ENTRIES PROVIDED
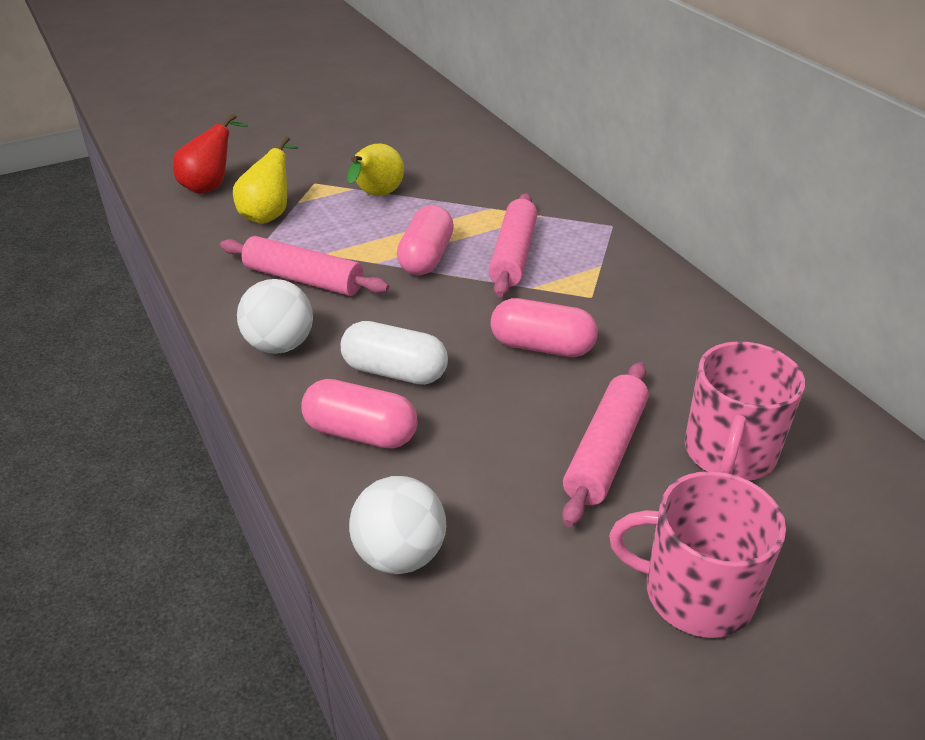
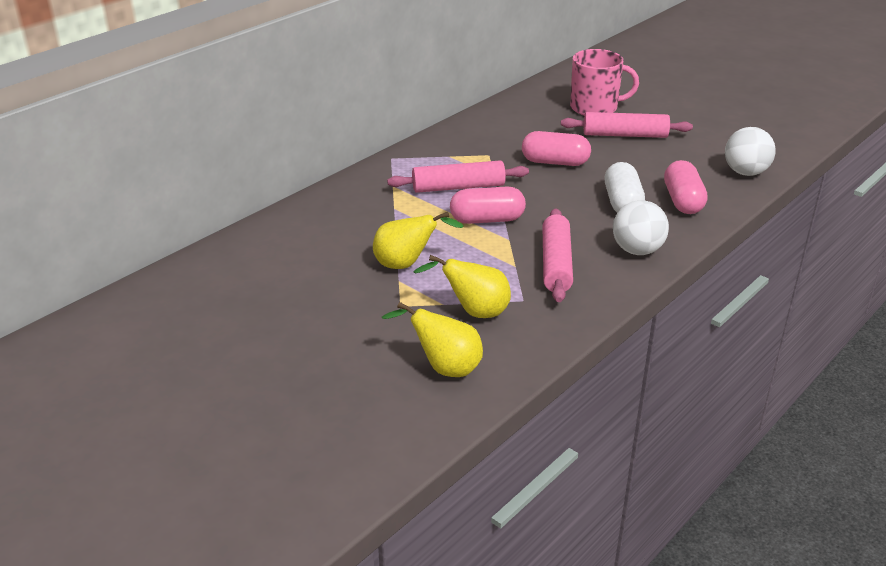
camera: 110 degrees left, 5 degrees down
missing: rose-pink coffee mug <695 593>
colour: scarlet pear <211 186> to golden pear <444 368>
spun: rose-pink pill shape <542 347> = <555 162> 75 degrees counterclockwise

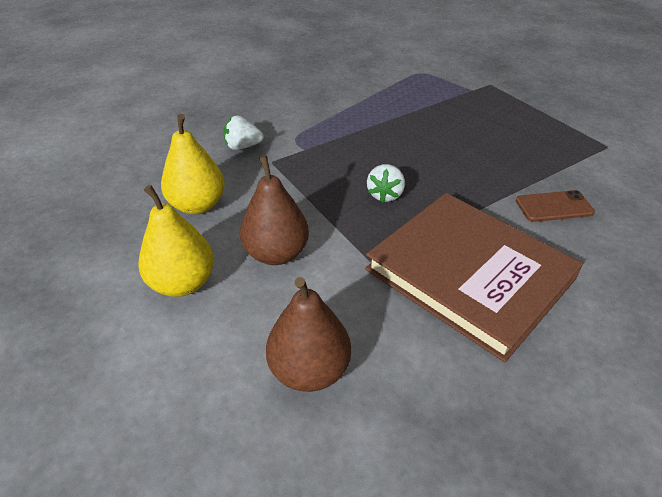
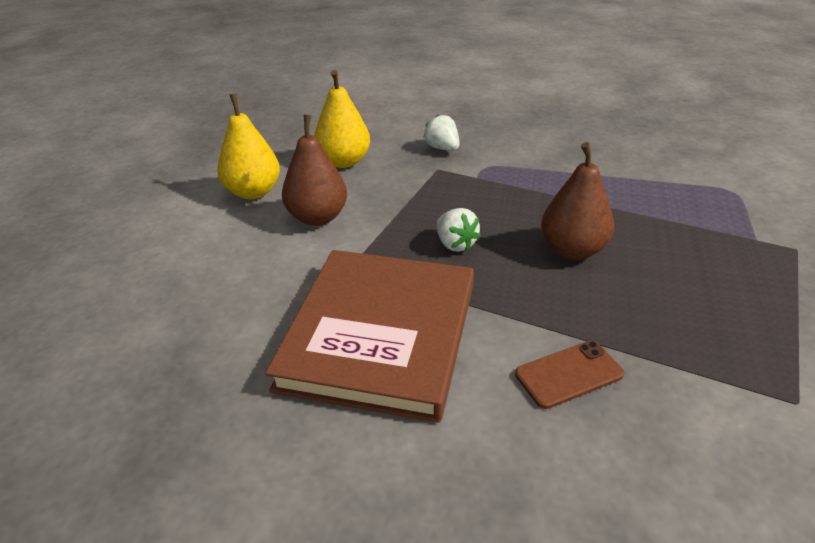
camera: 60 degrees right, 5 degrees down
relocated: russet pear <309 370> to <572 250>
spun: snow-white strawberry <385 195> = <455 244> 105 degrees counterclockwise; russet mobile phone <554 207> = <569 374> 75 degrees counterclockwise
* * *
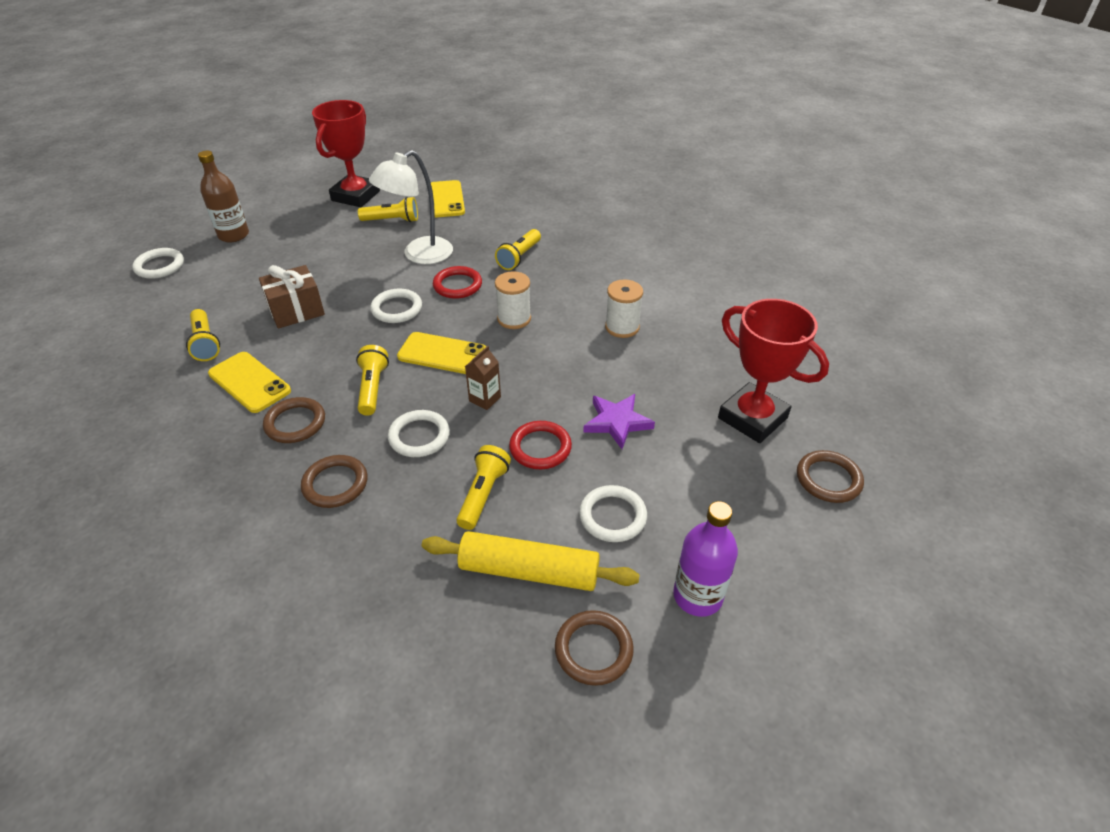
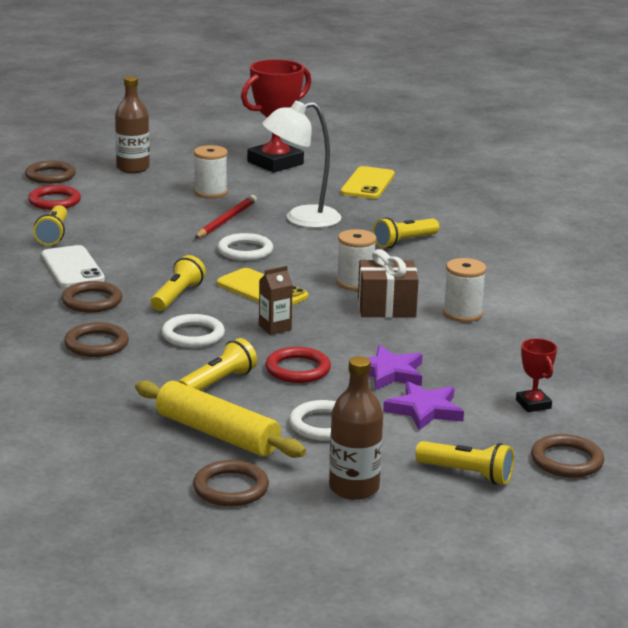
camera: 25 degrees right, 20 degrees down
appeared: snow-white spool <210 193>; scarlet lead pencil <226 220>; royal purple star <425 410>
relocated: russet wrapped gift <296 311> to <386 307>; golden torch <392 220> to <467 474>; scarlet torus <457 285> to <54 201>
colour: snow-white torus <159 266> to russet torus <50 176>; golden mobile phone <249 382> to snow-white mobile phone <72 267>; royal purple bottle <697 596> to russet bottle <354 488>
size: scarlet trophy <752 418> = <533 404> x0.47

TASK REQUIREMENTS
Using the entries above, give again exactly the lines from the line holding "camera: 60 degrees right, 5 degrees down" through the line holding "spun: snow-white strawberry". Include both end lines and nothing else.

YOUR RESPONSE
camera: 60 degrees right, 5 degrees down
relocated: russet pear <309 370> to <572 250>
spun: snow-white strawberry <385 195> = <455 244> 105 degrees counterclockwise; russet mobile phone <554 207> = <569 374> 75 degrees counterclockwise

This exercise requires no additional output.